* Assigned task
Precisely the lines from the one with "none -> tan brick A8:A10 level 2" through the end of the data, both included, must make up the response, each restated word for word.

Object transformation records
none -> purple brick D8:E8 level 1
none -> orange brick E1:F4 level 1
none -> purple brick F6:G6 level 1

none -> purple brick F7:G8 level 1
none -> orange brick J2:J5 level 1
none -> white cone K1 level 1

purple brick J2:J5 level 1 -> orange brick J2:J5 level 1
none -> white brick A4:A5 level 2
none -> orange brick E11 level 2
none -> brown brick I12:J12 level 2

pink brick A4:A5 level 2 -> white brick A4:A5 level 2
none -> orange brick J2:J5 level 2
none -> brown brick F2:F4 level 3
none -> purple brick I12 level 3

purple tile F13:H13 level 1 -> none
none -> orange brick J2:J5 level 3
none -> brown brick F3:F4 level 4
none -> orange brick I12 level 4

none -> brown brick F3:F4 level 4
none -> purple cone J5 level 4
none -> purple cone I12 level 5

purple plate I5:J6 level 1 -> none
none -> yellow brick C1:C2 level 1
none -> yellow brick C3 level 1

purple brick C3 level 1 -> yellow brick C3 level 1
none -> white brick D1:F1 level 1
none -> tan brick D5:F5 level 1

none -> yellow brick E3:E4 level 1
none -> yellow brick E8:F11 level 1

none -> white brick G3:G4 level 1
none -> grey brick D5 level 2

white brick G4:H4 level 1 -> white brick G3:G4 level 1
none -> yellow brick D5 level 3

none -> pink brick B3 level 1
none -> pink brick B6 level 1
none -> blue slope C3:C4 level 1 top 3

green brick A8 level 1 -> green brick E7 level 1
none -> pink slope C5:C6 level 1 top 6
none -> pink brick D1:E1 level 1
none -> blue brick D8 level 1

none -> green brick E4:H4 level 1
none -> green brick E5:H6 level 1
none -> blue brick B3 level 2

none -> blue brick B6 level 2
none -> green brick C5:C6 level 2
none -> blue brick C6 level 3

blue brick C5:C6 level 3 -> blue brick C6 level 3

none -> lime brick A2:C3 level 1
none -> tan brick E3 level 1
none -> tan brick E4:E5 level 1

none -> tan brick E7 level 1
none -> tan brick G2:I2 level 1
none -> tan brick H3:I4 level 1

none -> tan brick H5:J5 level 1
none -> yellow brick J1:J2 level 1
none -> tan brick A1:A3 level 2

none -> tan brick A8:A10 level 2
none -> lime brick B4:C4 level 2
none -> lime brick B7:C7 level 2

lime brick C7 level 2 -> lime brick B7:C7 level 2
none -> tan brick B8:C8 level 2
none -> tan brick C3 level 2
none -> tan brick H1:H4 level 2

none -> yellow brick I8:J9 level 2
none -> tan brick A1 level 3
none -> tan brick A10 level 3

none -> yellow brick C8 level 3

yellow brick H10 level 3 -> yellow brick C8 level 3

* Reply to the exercise
none -> tan brick A8:A10 level 2
none -> lime brick B4:C4 level 2
none -> lime brick B7:C7 level 2

lime brick C7 level 2 -> lime brick B7:C7 level 2
none -> tan brick B8:C8 level 2
none -> tan brick C3 level 2
none -> tan brick H1:H4 level 2

none -> yellow brick I8:J9 level 2
none -> tan brick A1 level 3
none -> tan brick A10 level 3

none -> yellow brick C8 level 3

yellow brick H10 level 3 -> yellow brick C8 level 3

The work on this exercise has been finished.